**ASSIGNED TASK:** Please go line by line through the material and copy each one containing the word "left".

Top of THE DATA

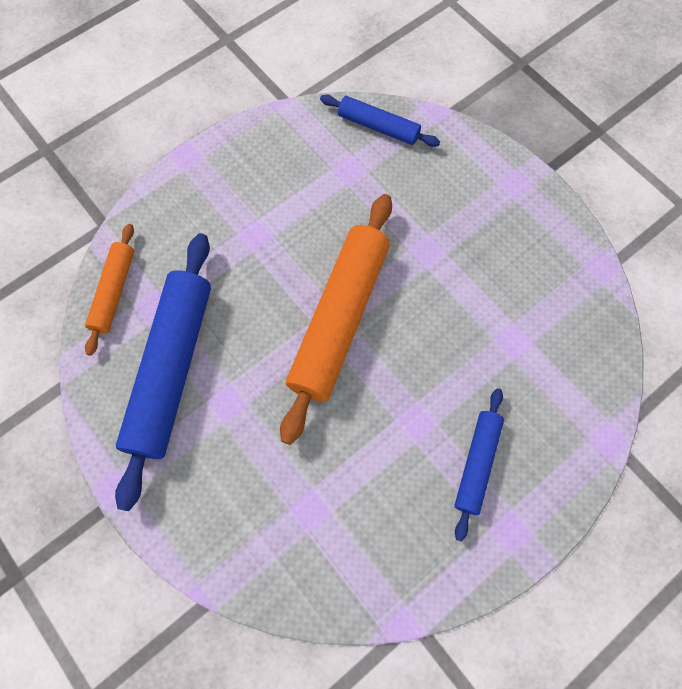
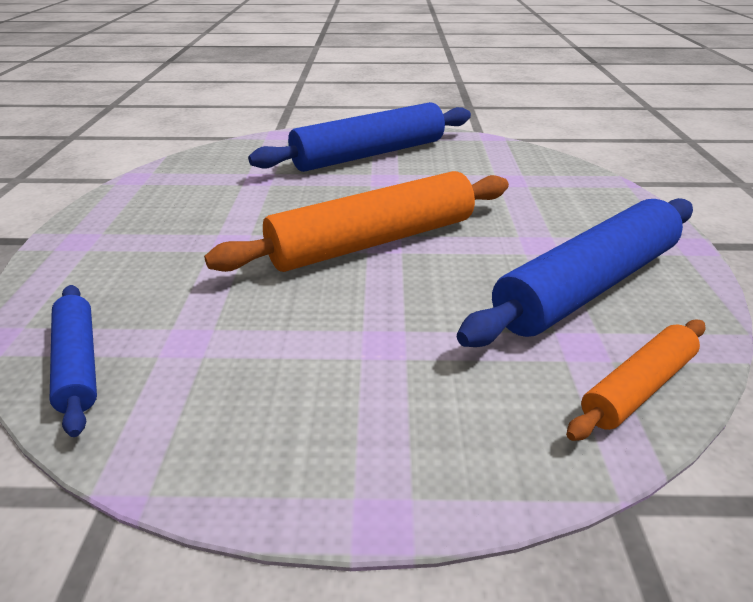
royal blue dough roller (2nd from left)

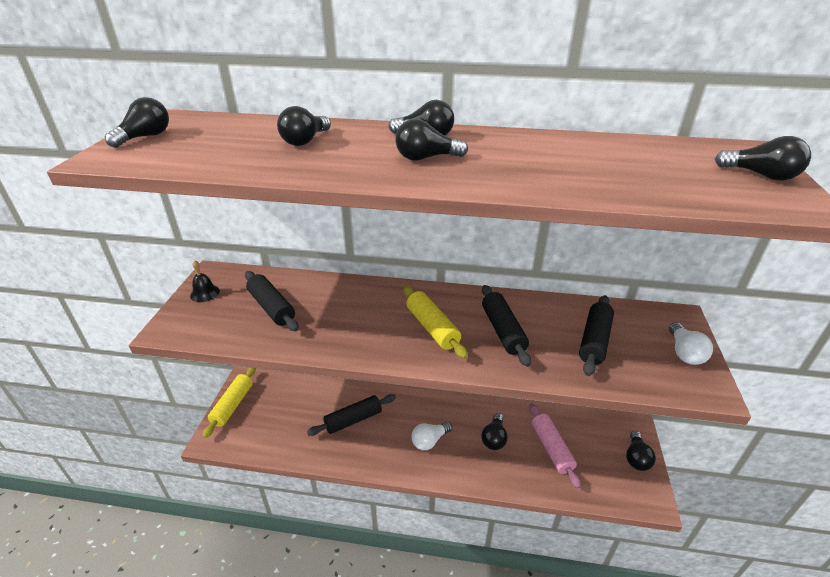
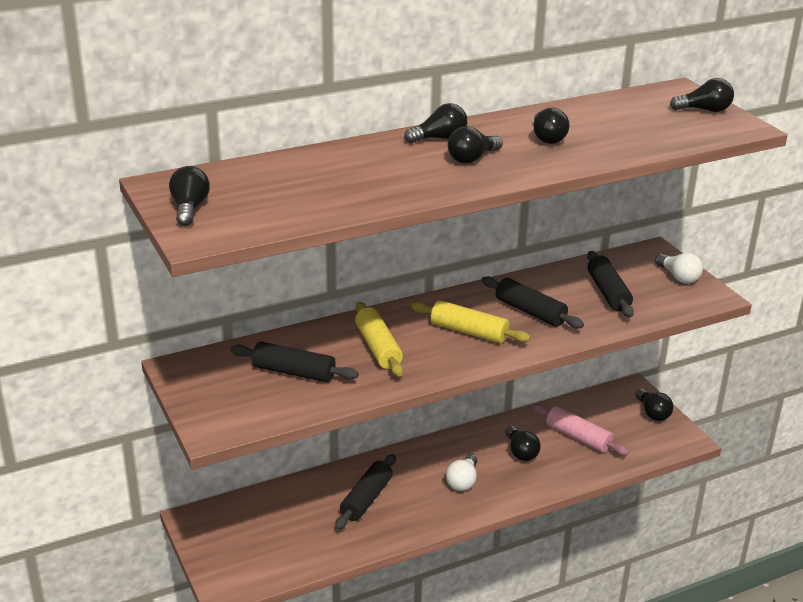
ebony school bell
bright yellow dough roller (1st from left)
ebony lightbulb (5th from left)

Bottom of THE DATA

**TASK OUTPUT:**
royal blue dough roller (2nd from left)
bright yellow dough roller (1st from left)
ebony lightbulb (5th from left)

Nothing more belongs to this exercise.